### [EXERCISE MATERIALS]

# # # #

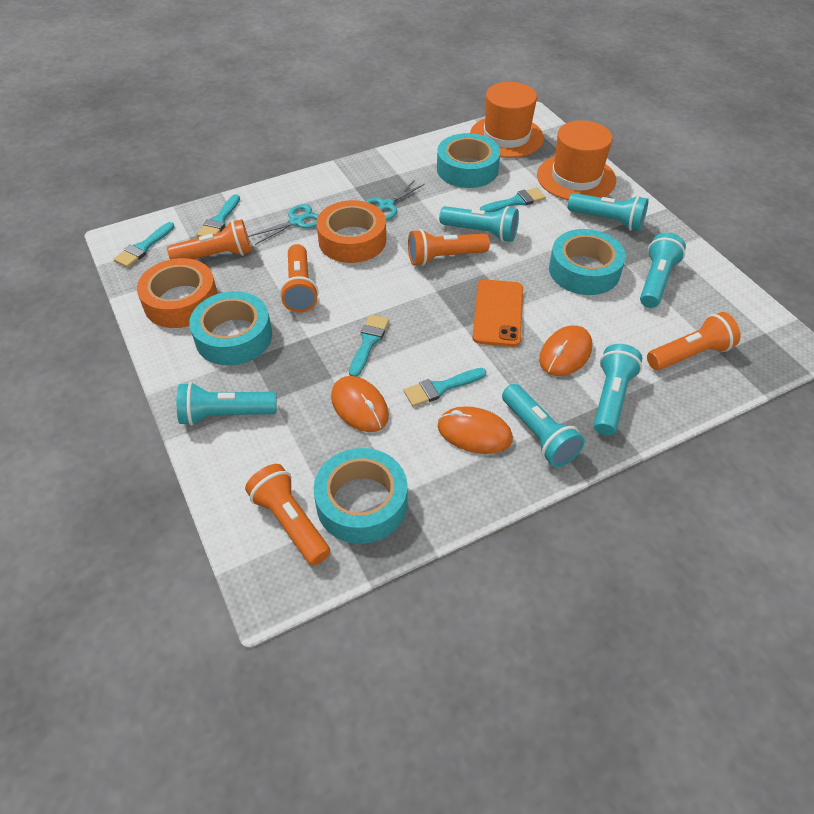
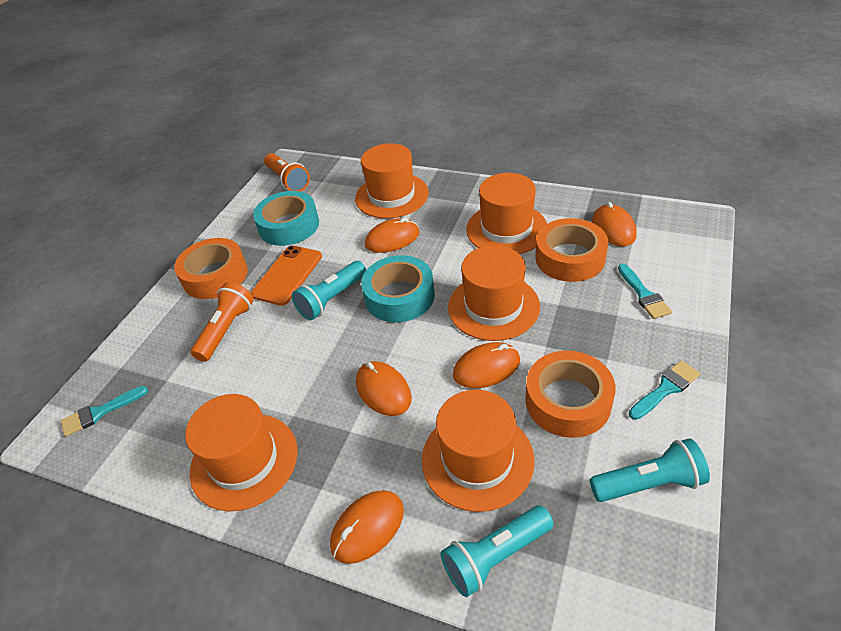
orange flashlight: 5 -> 2
orange hat: 2 -> 5
orange mouse: 3 -> 5
orange tape: 2 -> 3
turquoise brush: 5 -> 3
turquoise flashlight: 6 -> 3
turquoise scissors: 2 -> 0
turquoise tape: 4 -> 2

# # # #

### [WHAT IS NEEDED]
Search the material above for the string "orange". Show every line that holds it.

### [COMPLETED EXERCISE]
orange flashlight: 5 -> 2
orange hat: 2 -> 5
orange mouse: 3 -> 5
orange tape: 2 -> 3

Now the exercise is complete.